# Exercise objective
Present everything from the line containing "The height and" down to the line containing "center [160, 566]." as a Markdown table with the columns "No." and "Line", one row per line and no blank lines.

Recorded data:
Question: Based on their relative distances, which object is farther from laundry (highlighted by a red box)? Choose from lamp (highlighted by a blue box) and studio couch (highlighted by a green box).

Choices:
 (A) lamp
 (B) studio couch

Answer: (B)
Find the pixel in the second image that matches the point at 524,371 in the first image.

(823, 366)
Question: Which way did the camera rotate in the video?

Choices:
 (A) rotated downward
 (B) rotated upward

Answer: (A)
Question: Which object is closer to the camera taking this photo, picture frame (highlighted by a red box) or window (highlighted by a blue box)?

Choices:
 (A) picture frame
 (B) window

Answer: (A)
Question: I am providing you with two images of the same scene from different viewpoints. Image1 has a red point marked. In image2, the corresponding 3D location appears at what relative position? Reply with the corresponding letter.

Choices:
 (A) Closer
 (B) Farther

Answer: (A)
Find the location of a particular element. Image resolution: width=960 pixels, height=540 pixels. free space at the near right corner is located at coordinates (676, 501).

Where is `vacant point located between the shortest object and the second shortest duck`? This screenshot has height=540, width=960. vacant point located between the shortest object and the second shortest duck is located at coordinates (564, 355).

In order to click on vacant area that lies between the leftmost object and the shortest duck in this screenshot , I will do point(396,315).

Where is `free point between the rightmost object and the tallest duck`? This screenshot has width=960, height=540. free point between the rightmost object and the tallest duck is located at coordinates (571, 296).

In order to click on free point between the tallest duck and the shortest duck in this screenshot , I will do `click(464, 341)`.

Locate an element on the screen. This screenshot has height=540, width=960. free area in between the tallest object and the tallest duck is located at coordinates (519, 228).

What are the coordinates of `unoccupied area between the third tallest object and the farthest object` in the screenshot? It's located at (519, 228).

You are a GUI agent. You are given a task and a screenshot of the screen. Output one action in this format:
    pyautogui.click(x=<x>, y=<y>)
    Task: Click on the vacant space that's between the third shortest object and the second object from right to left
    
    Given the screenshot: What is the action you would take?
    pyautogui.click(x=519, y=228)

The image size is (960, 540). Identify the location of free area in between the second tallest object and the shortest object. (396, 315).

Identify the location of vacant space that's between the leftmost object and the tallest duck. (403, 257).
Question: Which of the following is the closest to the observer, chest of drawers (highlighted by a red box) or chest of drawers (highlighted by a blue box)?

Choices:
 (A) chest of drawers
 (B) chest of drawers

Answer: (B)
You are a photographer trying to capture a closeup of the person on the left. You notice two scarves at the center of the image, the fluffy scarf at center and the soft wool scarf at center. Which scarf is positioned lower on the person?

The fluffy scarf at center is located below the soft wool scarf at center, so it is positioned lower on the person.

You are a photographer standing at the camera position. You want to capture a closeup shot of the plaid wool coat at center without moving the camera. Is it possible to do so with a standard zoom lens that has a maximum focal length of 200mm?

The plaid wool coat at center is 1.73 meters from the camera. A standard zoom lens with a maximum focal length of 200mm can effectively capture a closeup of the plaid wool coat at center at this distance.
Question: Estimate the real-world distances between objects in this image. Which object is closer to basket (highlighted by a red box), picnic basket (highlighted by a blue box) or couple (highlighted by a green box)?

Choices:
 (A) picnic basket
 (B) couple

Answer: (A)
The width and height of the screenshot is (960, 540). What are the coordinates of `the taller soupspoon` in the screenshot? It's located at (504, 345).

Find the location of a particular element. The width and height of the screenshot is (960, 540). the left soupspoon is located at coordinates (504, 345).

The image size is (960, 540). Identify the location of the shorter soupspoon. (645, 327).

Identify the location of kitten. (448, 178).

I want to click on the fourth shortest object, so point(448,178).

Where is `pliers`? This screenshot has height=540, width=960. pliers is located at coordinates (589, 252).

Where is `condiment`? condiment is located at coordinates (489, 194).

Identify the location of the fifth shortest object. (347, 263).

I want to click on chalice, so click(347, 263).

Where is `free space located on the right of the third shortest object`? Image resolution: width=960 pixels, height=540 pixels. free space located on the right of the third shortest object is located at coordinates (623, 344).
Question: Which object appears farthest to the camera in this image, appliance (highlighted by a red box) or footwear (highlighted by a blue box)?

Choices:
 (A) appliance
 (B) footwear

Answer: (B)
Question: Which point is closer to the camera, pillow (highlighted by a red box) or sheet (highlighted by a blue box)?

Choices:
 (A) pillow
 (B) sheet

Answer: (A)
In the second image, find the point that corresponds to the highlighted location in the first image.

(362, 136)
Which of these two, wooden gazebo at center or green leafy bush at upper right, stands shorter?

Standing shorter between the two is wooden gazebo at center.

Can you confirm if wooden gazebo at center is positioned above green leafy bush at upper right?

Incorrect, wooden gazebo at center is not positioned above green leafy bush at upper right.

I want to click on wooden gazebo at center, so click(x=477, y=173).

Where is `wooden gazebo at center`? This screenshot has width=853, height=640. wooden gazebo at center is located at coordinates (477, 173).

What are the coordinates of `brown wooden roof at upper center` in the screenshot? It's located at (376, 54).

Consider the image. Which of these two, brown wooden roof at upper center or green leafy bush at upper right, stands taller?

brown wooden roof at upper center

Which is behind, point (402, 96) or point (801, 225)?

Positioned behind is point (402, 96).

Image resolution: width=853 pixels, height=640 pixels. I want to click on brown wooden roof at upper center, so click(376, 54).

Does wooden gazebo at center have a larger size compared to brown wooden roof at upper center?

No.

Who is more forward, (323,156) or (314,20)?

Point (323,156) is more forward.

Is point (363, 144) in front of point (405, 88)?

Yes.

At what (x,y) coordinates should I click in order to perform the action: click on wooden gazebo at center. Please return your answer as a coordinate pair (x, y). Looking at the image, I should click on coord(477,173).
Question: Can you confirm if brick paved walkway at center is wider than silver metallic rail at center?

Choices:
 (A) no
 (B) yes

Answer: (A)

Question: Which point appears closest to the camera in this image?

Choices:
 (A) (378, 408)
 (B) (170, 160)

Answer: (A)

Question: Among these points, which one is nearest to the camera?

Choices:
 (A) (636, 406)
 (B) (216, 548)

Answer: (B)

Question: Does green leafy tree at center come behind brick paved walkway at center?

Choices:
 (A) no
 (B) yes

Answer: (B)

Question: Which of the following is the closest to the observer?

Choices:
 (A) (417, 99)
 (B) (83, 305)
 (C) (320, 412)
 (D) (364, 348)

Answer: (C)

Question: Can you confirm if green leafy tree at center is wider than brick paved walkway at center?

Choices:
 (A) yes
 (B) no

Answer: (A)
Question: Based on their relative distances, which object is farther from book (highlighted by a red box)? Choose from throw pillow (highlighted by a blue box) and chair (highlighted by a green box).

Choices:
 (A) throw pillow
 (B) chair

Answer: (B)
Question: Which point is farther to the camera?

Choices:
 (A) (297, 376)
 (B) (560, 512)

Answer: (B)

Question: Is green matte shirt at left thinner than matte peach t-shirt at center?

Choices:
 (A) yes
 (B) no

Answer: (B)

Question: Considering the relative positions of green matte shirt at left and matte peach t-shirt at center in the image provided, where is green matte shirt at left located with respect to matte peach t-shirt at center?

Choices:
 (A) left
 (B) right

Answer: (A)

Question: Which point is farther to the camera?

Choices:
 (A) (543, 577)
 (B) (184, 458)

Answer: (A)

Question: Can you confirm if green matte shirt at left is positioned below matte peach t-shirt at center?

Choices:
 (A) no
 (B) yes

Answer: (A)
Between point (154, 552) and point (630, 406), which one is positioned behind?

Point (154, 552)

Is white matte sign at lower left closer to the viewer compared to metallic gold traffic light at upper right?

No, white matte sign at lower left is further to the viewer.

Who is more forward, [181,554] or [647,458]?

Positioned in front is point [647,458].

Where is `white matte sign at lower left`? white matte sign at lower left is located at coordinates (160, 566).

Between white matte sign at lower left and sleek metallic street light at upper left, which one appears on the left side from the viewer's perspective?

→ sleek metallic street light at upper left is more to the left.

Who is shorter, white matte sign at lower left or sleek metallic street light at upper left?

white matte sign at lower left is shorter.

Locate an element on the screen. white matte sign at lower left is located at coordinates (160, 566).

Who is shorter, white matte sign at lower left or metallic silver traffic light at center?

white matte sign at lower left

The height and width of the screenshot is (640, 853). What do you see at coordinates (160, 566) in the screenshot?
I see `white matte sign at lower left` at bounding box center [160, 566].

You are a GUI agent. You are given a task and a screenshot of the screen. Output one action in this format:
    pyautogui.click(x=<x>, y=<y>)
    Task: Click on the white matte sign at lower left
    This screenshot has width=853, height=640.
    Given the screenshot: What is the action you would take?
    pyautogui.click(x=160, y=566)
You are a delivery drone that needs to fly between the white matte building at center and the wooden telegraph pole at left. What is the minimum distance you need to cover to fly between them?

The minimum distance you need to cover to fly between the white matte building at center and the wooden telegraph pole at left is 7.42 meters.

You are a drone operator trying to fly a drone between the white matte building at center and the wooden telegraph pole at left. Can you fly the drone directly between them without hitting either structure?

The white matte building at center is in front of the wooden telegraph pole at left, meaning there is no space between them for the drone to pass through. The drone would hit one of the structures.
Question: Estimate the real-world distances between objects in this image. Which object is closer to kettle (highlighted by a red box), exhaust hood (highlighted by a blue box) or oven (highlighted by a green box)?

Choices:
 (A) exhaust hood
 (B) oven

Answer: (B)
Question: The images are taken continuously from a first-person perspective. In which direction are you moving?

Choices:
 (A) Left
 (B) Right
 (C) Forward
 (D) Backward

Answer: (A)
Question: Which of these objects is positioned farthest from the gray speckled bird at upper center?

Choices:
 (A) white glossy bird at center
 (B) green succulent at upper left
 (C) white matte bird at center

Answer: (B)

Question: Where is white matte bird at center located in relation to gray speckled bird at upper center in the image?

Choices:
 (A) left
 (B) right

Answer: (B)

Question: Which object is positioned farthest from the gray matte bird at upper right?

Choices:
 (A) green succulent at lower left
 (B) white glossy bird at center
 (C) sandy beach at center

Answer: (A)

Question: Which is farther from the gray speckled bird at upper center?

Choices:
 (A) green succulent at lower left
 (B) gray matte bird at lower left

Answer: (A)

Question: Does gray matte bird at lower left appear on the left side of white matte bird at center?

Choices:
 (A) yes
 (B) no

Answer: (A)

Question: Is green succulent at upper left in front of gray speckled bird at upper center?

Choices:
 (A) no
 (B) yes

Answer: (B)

# The output
| No. | Line |
|---|---|
| 1 | The height and width of the screenshot is (640, 853). What do you see at coordinates (160, 566) in the screenshot? |
| 2 | I see `white matte sign at lower left` at bounding box center [160, 566]. |